(Activity)
Lines, not repeats, are what count: give the number of lines below that hold "camera", and nothing more.

[Records from a data collection]
****************
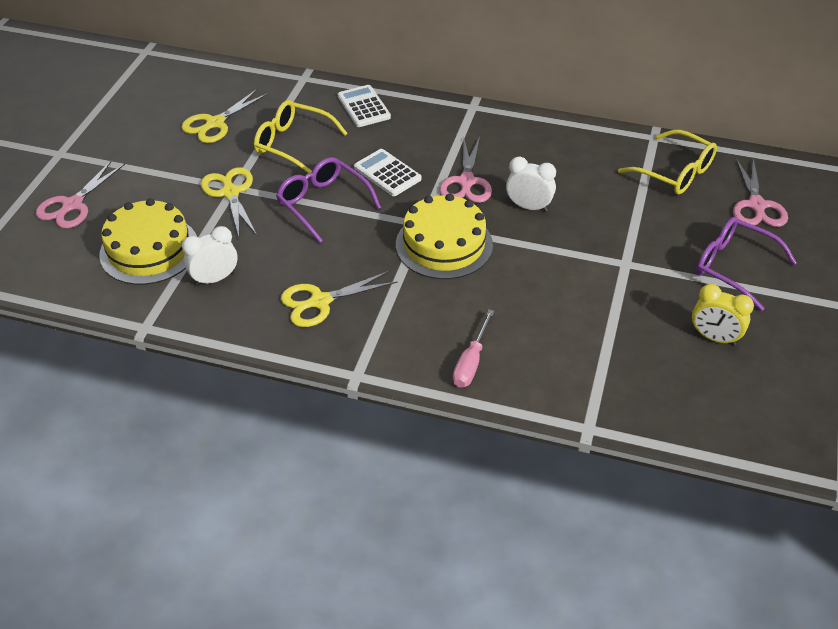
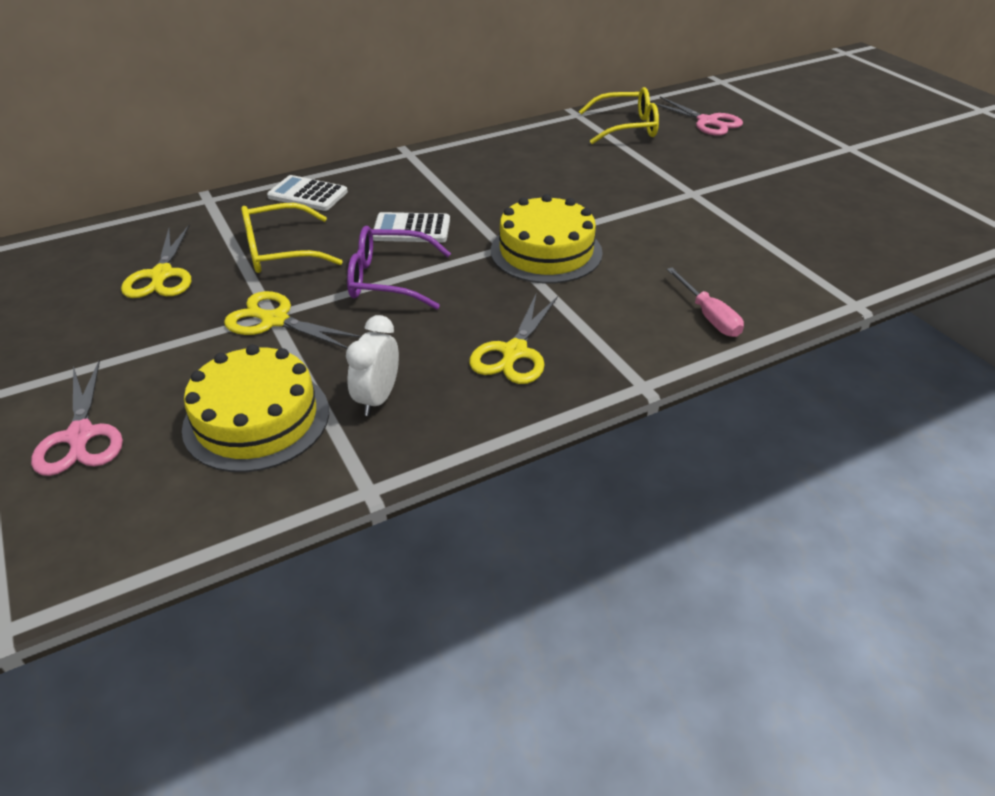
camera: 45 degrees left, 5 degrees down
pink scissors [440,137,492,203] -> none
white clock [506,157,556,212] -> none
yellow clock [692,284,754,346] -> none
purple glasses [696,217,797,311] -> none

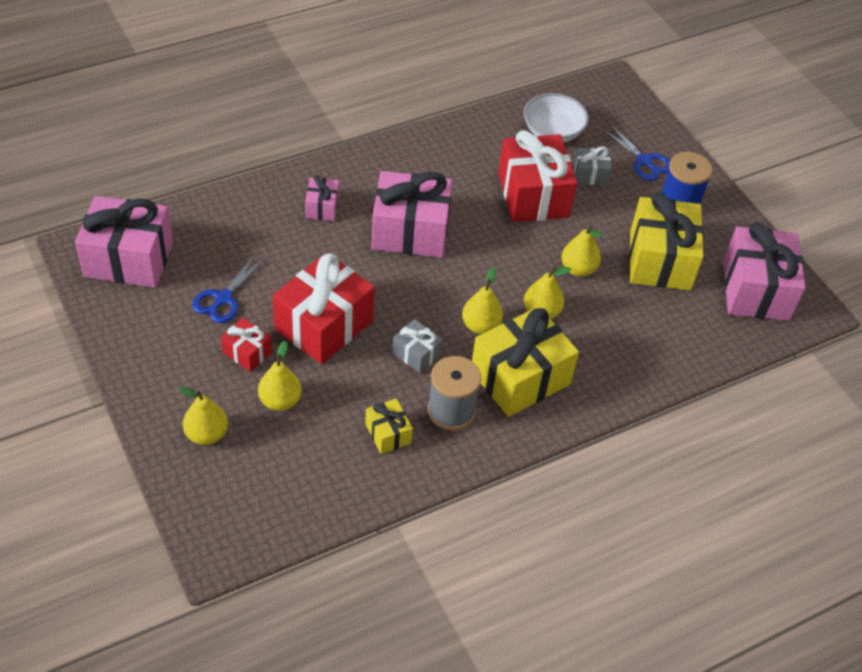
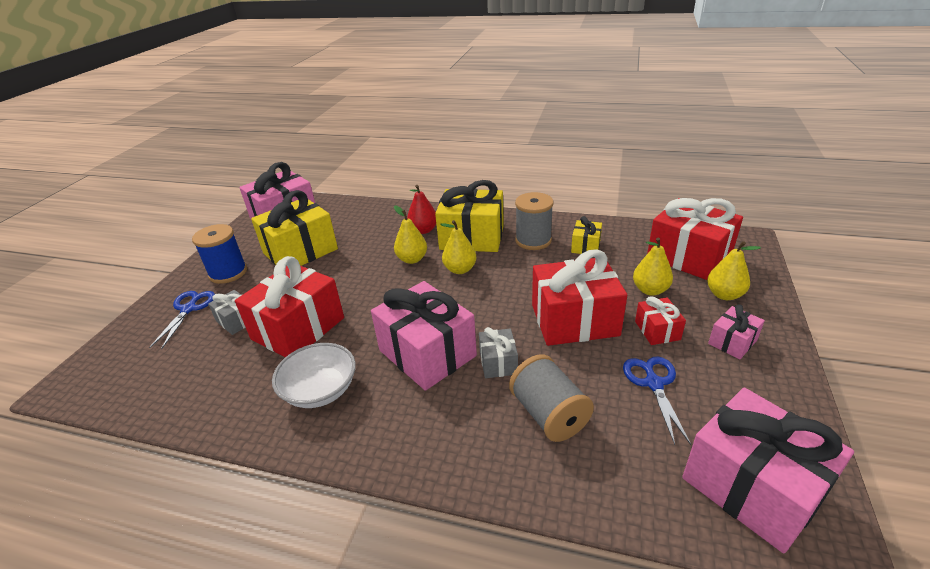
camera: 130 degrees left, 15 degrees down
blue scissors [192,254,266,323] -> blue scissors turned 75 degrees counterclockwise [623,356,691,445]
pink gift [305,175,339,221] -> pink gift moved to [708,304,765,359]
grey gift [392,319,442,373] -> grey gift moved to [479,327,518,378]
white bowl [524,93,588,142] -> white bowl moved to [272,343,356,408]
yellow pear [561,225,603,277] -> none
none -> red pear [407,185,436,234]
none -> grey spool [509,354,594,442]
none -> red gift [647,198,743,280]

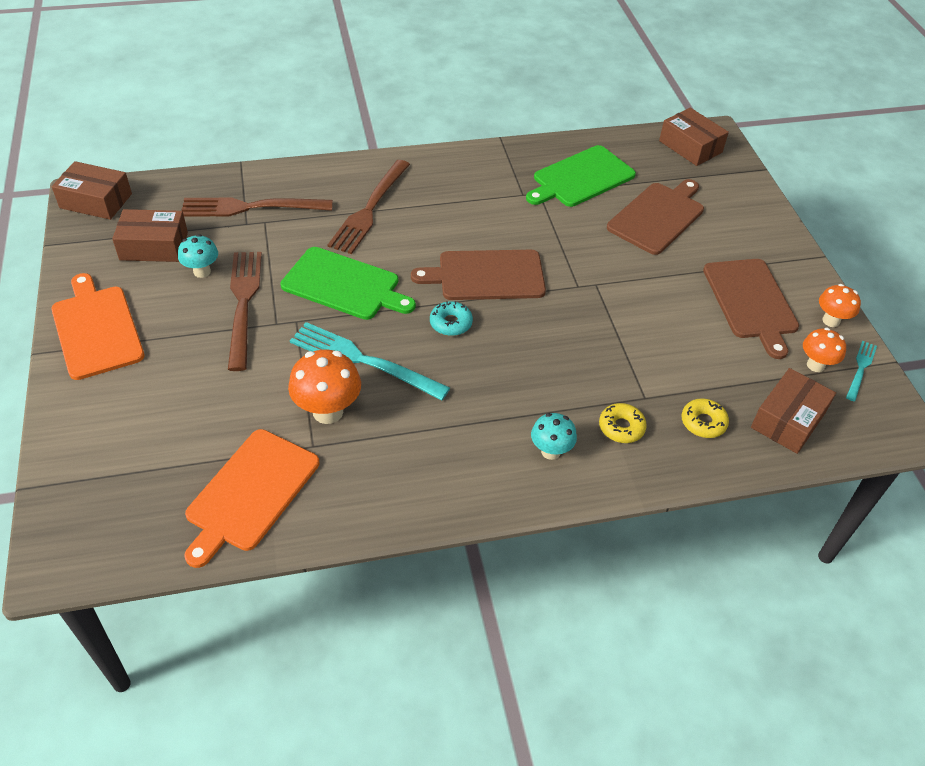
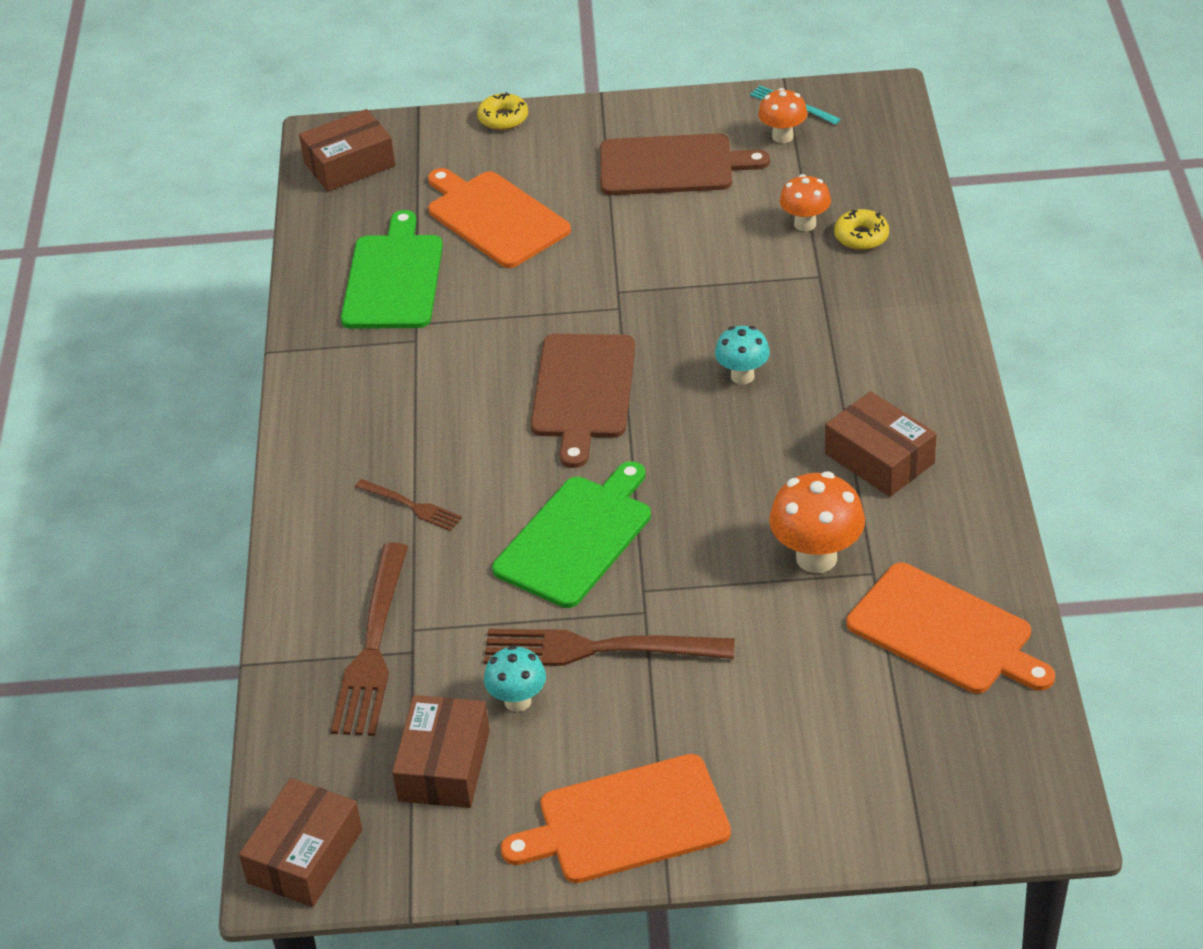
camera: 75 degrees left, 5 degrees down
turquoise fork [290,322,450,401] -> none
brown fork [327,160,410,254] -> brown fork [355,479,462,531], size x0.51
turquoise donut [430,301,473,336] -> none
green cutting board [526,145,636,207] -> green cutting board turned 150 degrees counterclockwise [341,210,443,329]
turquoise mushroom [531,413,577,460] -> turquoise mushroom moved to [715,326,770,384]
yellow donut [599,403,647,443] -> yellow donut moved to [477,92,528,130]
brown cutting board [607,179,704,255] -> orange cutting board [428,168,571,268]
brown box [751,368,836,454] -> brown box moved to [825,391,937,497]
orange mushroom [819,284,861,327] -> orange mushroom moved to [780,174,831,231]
****************
(Response below)
3